■ What you should do ■
If a line in the records contains the string "DGND", show that line.

Edit tracking data
◇ ◇ ◇ ◇

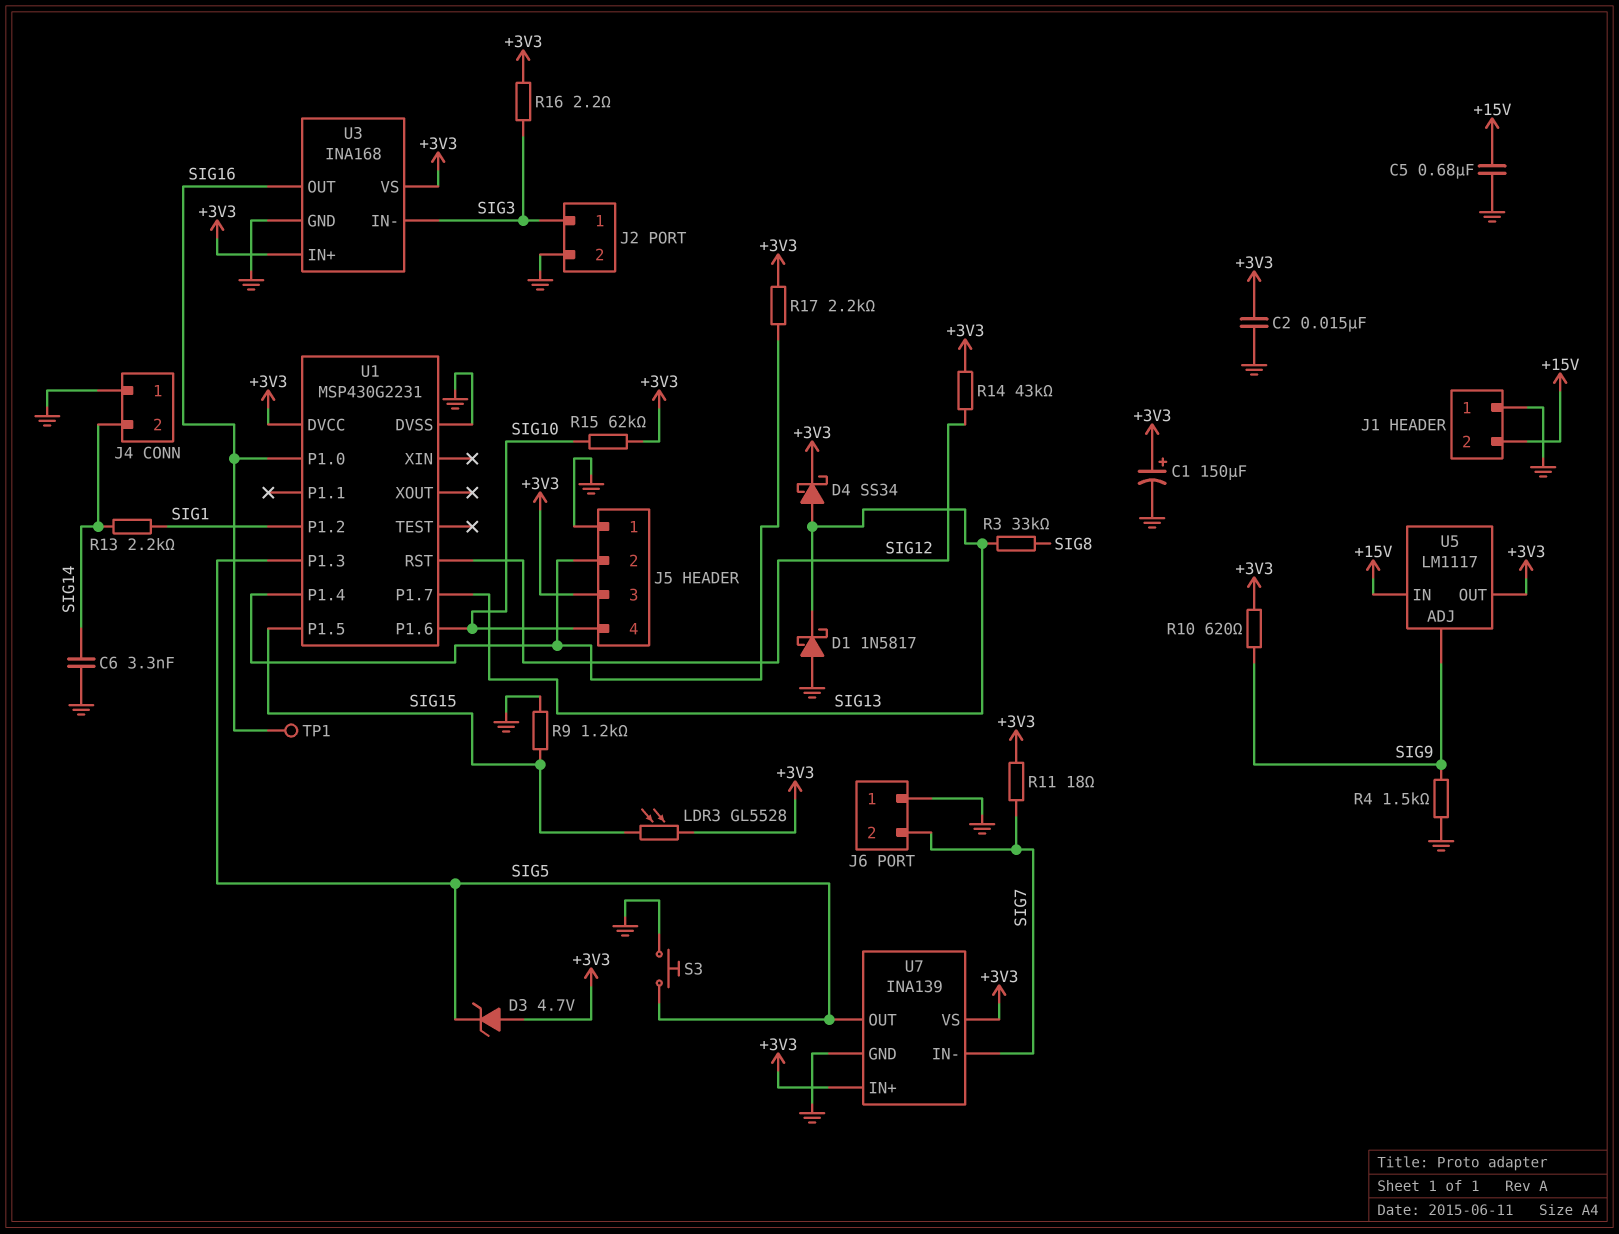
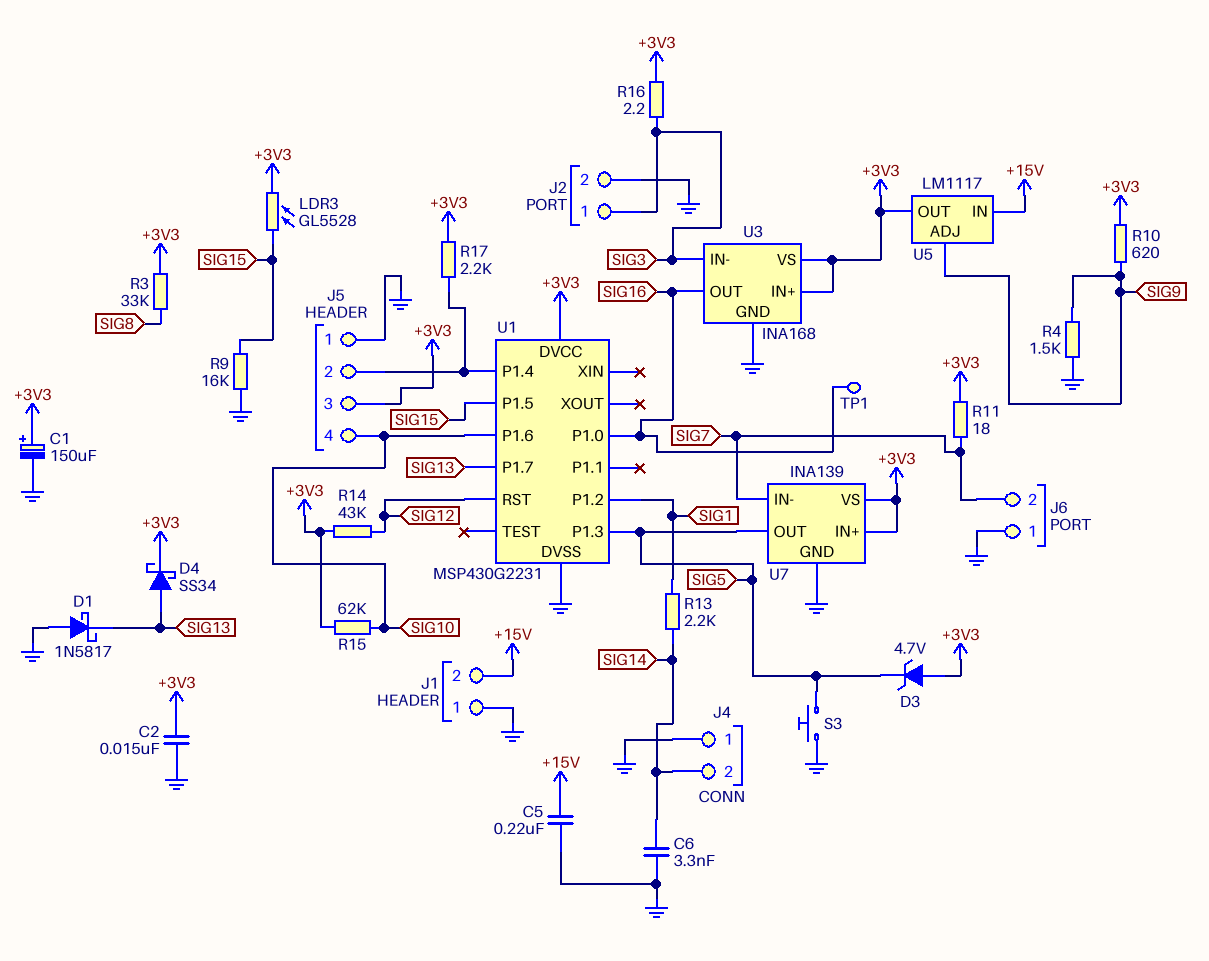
C5: 680nF (+15V, GND) -> 220nF (+15V, GND)
R3: 33k (SIG8, SIG13) -> 33k (+3V3, SIG8)
R9: 1.2k (GND, SIG15) -> 16k (GND, SIG15)

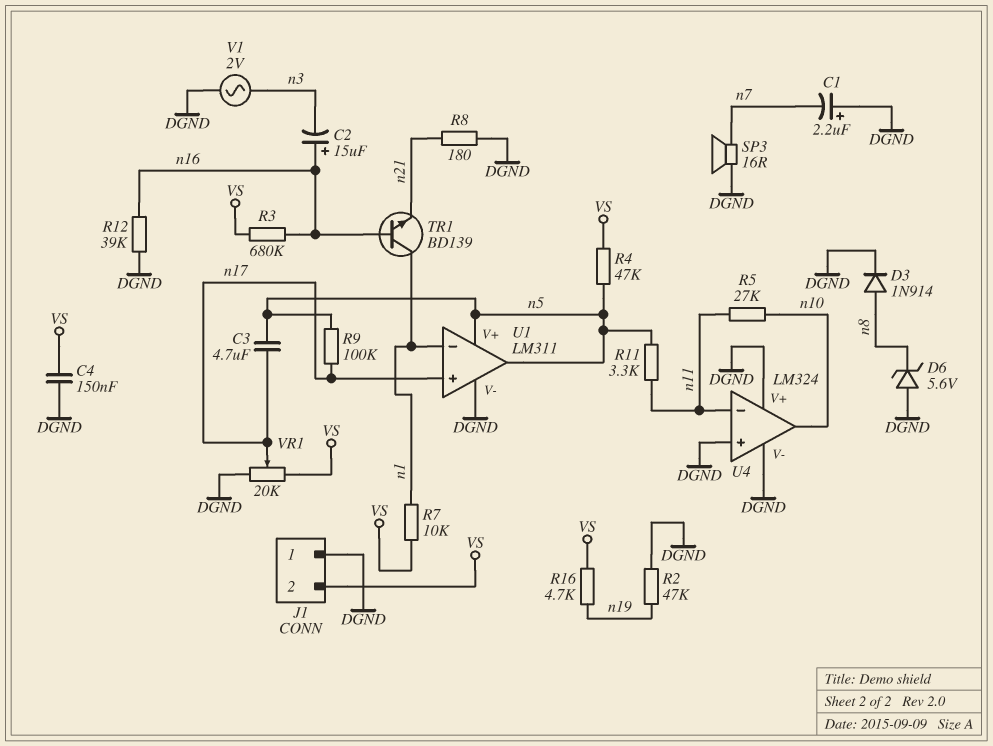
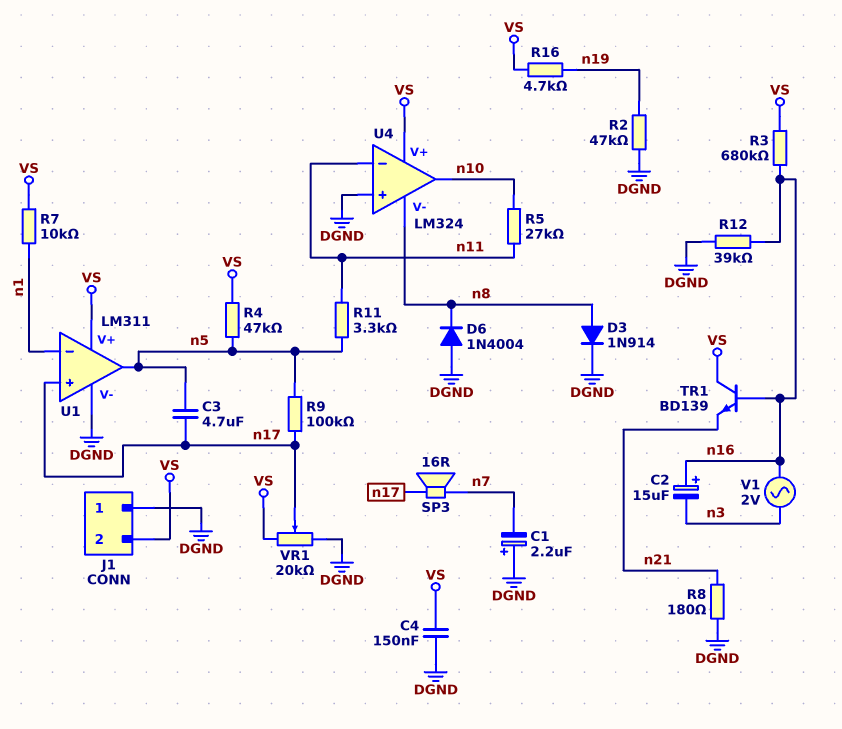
D6: zener 5.6V (A DGND, K n8) -> diode 1N4004 (A DGND, K n8)
SP3: speaker 16R (DGND, n7) -> speaker 16R (n7, n17)
TR1: NPN BD139 (B n16, C n1, E n21) -> NPN BD139 (B n16, C VS, E n21)
U1 pin V+: n5 -> VS
U4 pin V+: DGND -> VS
U4 pin V-: DGND -> n8
V1: AC 2V (DGND, n3) -> AC 2V (n3, n16)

◇ ◇ ◇ ◇

■ Solution for this exercise ■
D6: zener 5.6V (A DGND, K n8) -> diode 1N4004 (A DGND, K n8)
SP3: speaker 16R (DGND, n7) -> speaker 16R (n7, n17)
U4 pin V+: DGND -> VS
U4 pin V-: DGND -> n8
V1: AC 2V (DGND, n3) -> AC 2V (n3, n16)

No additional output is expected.